──────── DATA FOR THIS TASK ────────
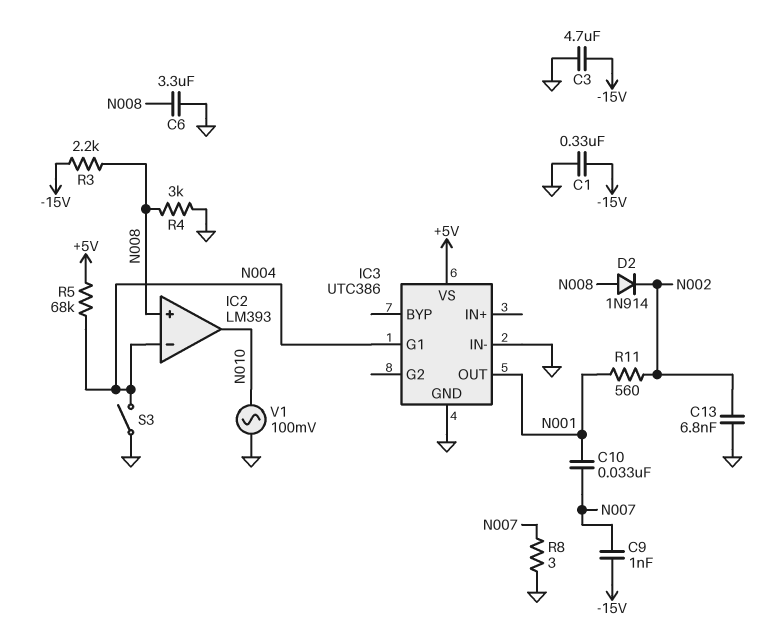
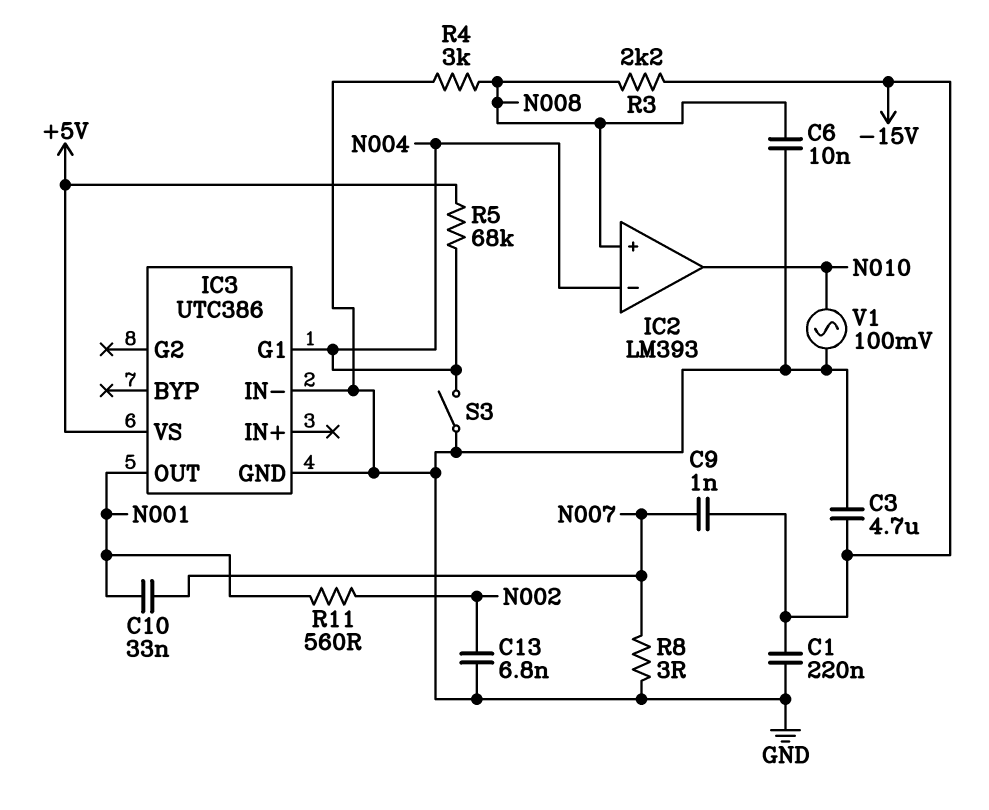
C1: 330nF (-15V, GND) -> 220nF (-15V, GND)
C6: 3.3uF (GND, N008) -> 10nF (GND, N008)
D2: diode 1N914 (A N008, K N002) -> none

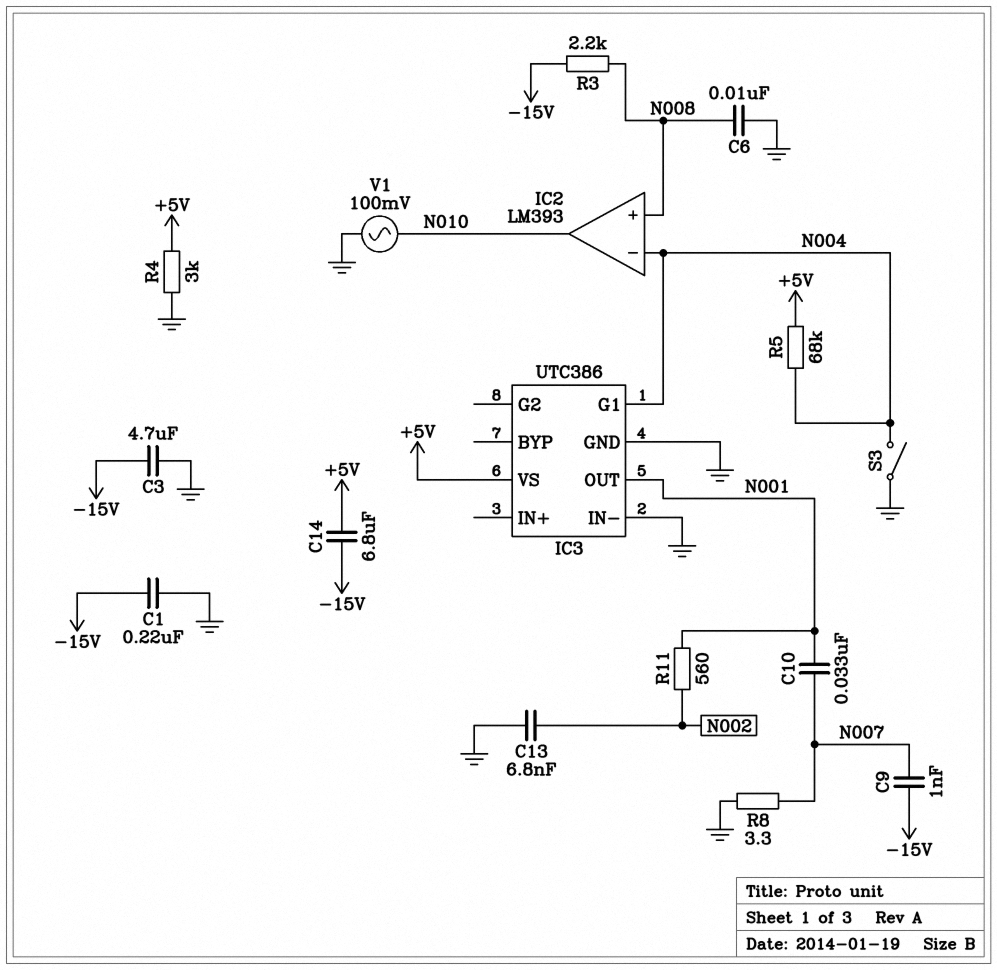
C14: none -> 6.8uF (+5V, -15V)
R4: 3k (GND, N008) -> 3k (+5V, GND)
R8: 3 (GND, N007) -> 3.3 (GND, N007)

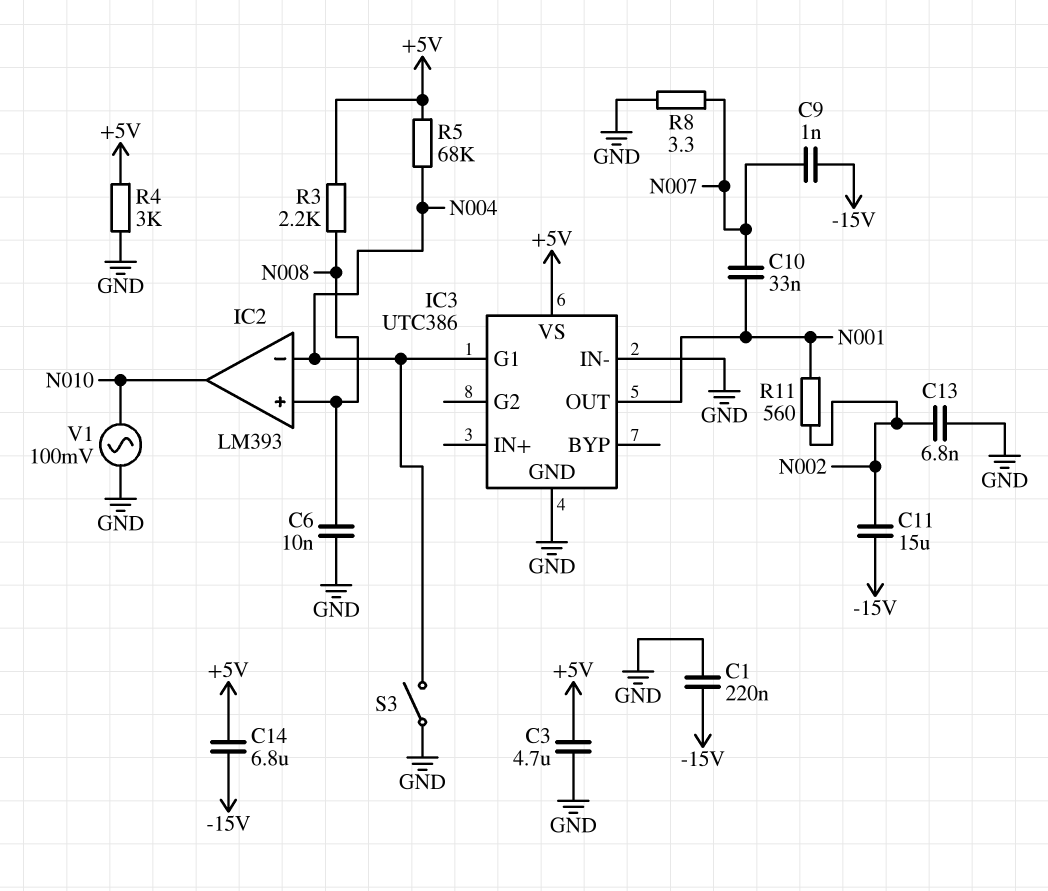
C3: 4.7uF (-15V, GND) -> 4.7uF (+5V, GND)
C11: none -> 15uF (-15V, N002)
R3: 2.2k (-15V, N008) -> 2.2k (+5V, N008)

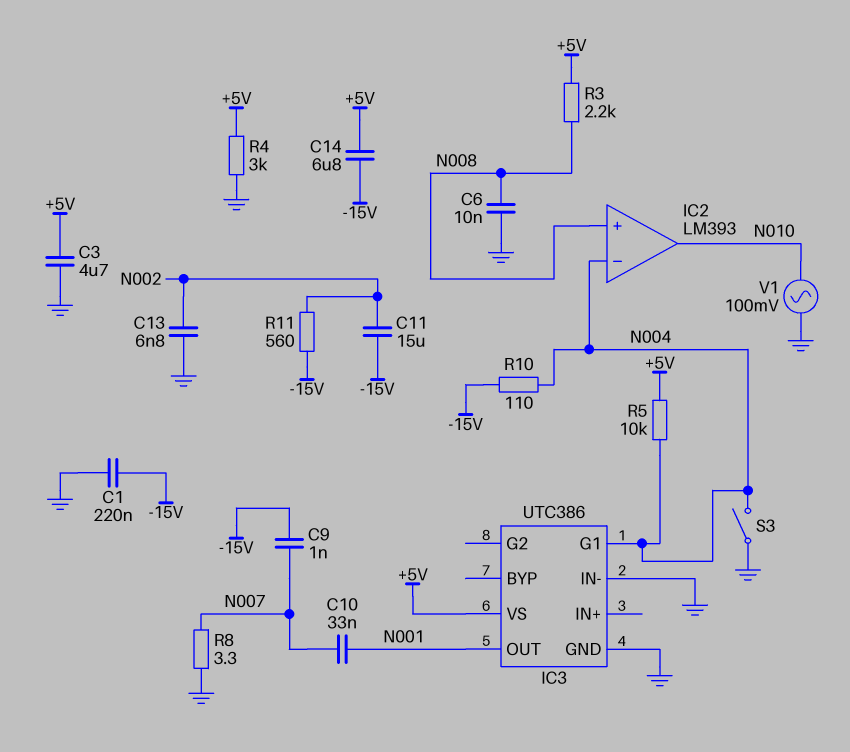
R5: 68k (+5V, N004) -> 10k (+5V, N004)
R10: none -> 110 (-15V, N004)
R11: 560 (N001, N002) -> 560 (-15V, N002)

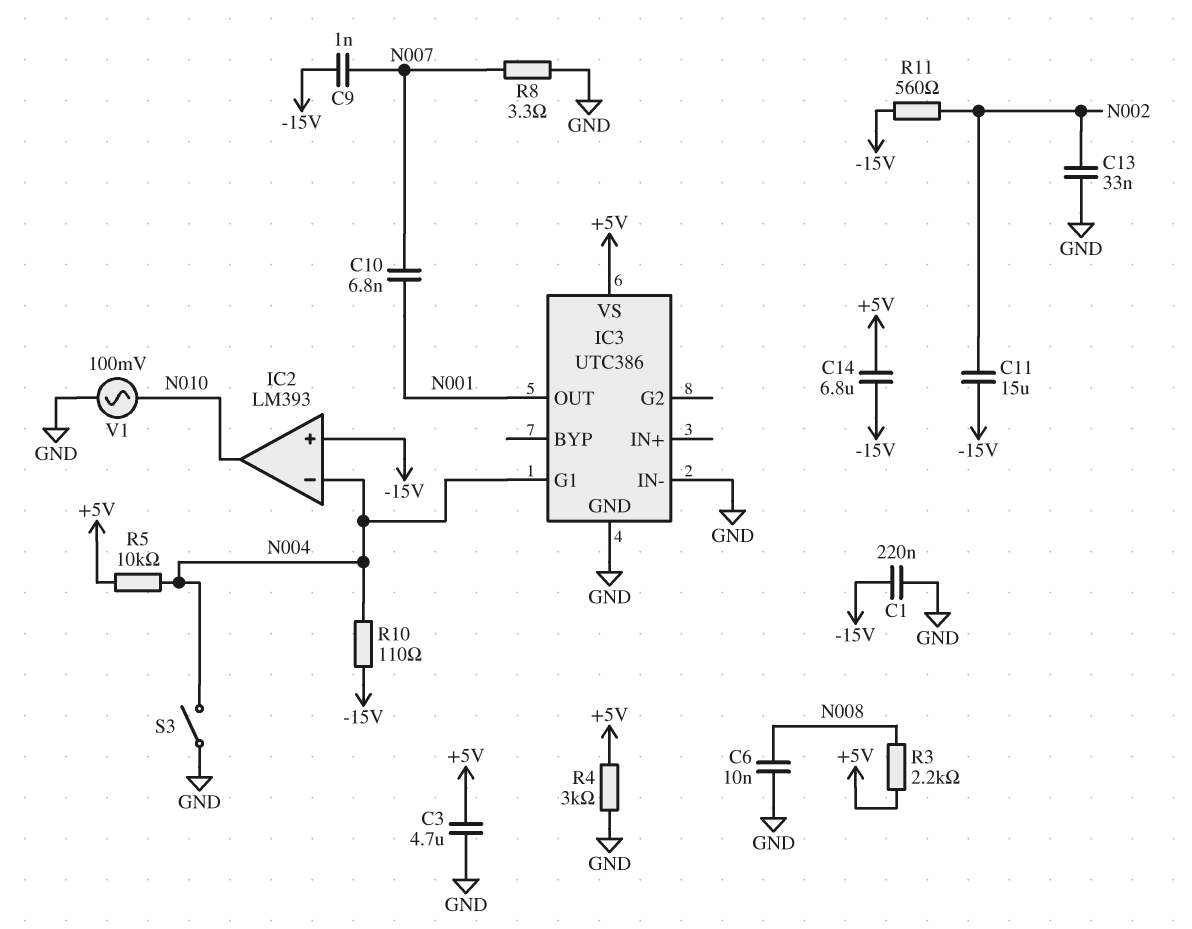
C10: 33nF (N001, N007) -> 6.8nF (N001, N007)
C13: 6.8nF (GND, N002) -> 33nF (GND, N002)
IC2 pin in+: N008 -> -15V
────────
- _EXERCISE BRIEF_
Copy out every line of the material above that contains the string "none".

- _SOLUTION TO THIS TASK_
D2: diode 1N914 (A N008, K N002) -> none
C14: none -> 6.8uF (+5V, -15V)
C11: none -> 15uF (-15V, N002)
R10: none -> 110 (-15V, N004)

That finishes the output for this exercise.